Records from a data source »

■ ■ ■ ■ ■ ■ ■

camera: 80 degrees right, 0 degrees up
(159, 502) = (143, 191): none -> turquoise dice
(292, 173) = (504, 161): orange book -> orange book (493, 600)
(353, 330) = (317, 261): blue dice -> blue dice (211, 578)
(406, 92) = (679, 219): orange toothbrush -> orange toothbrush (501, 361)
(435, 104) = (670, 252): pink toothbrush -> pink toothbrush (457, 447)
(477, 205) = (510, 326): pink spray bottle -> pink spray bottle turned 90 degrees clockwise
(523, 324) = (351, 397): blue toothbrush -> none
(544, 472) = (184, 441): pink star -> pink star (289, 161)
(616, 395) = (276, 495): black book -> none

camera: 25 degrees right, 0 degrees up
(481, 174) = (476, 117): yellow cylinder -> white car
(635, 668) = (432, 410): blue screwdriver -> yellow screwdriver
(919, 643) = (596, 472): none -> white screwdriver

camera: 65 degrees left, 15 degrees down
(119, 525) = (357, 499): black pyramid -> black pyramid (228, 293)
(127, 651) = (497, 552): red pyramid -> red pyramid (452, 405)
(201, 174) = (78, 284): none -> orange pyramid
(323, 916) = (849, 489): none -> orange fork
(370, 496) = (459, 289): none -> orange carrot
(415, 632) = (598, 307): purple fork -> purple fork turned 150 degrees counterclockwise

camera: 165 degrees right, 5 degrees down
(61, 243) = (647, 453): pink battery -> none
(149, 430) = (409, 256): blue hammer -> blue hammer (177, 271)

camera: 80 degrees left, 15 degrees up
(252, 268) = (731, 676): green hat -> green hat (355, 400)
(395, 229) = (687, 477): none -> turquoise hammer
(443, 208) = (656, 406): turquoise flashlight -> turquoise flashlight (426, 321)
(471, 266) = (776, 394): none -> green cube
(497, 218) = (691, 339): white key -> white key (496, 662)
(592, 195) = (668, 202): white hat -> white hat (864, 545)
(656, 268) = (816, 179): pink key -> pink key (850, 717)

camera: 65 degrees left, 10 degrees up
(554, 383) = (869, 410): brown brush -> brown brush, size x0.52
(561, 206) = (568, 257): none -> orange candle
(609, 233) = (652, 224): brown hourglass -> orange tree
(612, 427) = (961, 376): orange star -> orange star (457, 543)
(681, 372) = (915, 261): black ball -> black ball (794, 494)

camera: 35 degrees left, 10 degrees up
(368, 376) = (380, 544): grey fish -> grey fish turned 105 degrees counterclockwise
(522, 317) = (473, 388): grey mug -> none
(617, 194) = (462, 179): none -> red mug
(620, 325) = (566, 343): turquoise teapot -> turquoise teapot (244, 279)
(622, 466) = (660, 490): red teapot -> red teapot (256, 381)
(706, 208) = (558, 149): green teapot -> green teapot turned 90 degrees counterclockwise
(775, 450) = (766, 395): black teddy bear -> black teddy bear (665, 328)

■ ■ ■ ■ ■ ■ ■

Print the records again in their entirety, character for character.

Answer for this exercise »
camera: 80 degrees right, 0 degrees up
(159, 502) = (143, 191): none -> turquoise dice
(292, 173) = (504, 161): orange book -> orange book (493, 600)
(353, 330) = (317, 261): blue dice -> blue dice (211, 578)
(406, 92) = (679, 219): orange toothbrush -> orange toothbrush (501, 361)
(435, 104) = (670, 252): pink toothbrush -> pink toothbrush (457, 447)
(477, 205) = (510, 326): pink spray bottle -> pink spray bottle turned 90 degrees clockwise
(523, 324) = (351, 397): blue toothbrush -> none
(544, 472) = (184, 441): pink star -> pink star (289, 161)
(616, 395) = (276, 495): black book -> none

camera: 25 degrees right, 0 degrees up
(481, 174) = (476, 117): yellow cylinder -> white car
(635, 668) = (432, 410): blue screwdriver -> yellow screwdriver
(919, 643) = (596, 472): none -> white screwdriver

camera: 65 degrees left, 15 degrees down
(119, 525) = (357, 499): black pyramid -> black pyramid (228, 293)
(127, 651) = (497, 552): red pyramid -> red pyramid (452, 405)
(201, 174) = (78, 284): none -> orange pyramid
(323, 916) = (849, 489): none -> orange fork
(370, 496) = (459, 289): none -> orange carrot
(415, 632) = (598, 307): purple fork -> purple fork turned 150 degrees counterclockwise

camera: 165 degrees right, 5 degrees down
(61, 243) = (647, 453): pink battery -> none
(149, 430) = (409, 256): blue hammer -> blue hammer (177, 271)

camera: 80 degrees left, 15 degrees up
(252, 268) = (731, 676): green hat -> green hat (355, 400)
(395, 229) = (687, 477): none -> turquoise hammer
(443, 208) = (656, 406): turquoise flashlight -> turquoise flashlight (426, 321)
(471, 266) = (776, 394): none -> green cube
(497, 218) = (691, 339): white key -> white key (496, 662)
(592, 195) = (668, 202): white hat -> white hat (864, 545)
(656, 268) = (816, 179): pink key -> pink key (850, 717)

camera: 65 degrees left, 10 degrees up
(554, 383) = (869, 410): brown brush -> brown brush, size x0.52
(561, 206) = (568, 257): none -> orange candle
(609, 233) = (652, 224): brown hourglass -> orange tree
(612, 427) = (961, 376): orange star -> orange star (457, 543)
(681, 372) = (915, 261): black ball -> black ball (794, 494)

camera: 35 degrees left, 10 degrees up
(368, 376) = (380, 544): grey fish -> grey fish turned 105 degrees counterclockwise
(522, 317) = (473, 388): grey mug -> none
(617, 194) = (462, 179): none -> red mug
(620, 325) = (566, 343): turquoise teapot -> turquoise teapot (244, 279)
(622, 466) = (660, 490): red teapot -> red teapot (256, 381)
(706, 208) = (558, 149): green teapot -> green teapot turned 90 degrees counterclockwise
(775, 450) = (766, 395): black teddy bear -> black teddy bear (665, 328)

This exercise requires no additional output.